**GOAL:**
Count the rows below that contain the string "shortInstrumentName", and give only the number.

**SUPPLIED ENTRIES:**
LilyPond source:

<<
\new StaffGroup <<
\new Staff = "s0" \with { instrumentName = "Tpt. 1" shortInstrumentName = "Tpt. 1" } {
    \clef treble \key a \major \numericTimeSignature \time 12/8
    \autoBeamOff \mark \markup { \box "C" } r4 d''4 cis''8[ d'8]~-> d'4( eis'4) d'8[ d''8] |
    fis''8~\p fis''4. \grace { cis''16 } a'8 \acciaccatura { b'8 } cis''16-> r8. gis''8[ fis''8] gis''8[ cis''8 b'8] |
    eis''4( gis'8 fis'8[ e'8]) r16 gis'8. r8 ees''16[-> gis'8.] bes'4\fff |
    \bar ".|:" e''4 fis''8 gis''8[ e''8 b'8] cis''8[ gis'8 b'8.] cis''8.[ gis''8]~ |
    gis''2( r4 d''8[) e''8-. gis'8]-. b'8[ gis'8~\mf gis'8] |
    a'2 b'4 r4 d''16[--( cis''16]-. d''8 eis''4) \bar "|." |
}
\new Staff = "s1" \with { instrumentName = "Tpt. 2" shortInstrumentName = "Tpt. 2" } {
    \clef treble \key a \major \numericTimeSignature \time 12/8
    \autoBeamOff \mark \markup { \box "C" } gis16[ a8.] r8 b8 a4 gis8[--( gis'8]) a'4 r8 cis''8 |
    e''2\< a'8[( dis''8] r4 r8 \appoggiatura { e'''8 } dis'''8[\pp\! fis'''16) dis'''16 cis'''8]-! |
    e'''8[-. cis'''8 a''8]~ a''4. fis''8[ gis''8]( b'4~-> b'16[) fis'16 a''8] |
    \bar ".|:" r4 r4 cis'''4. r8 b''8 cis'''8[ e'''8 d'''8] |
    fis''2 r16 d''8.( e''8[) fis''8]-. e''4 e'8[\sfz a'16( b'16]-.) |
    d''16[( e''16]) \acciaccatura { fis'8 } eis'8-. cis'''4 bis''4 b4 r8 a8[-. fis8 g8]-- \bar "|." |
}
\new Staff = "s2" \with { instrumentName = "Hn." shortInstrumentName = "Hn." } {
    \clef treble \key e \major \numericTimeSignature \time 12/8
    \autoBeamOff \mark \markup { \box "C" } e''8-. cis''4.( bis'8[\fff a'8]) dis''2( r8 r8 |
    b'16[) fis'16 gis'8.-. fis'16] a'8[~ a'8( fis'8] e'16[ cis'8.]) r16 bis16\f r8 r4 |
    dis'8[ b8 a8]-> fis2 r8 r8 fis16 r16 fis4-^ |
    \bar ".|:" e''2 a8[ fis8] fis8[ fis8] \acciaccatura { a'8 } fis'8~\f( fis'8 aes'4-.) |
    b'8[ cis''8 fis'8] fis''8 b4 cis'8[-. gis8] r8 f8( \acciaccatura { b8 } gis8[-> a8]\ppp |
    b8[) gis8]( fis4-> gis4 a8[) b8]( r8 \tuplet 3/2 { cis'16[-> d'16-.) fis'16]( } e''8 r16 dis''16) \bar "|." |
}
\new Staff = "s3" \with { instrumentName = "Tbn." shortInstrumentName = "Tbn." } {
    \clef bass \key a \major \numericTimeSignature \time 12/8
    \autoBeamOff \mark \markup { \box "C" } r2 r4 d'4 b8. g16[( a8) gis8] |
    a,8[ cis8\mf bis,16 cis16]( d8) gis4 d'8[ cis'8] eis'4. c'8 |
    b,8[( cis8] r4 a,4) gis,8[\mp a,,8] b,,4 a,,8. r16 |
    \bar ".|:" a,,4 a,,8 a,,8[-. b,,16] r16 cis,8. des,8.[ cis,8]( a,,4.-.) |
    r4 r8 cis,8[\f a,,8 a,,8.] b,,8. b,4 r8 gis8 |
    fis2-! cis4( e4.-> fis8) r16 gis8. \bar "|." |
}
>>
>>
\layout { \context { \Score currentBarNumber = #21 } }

**RESPONSE BELOW:**
4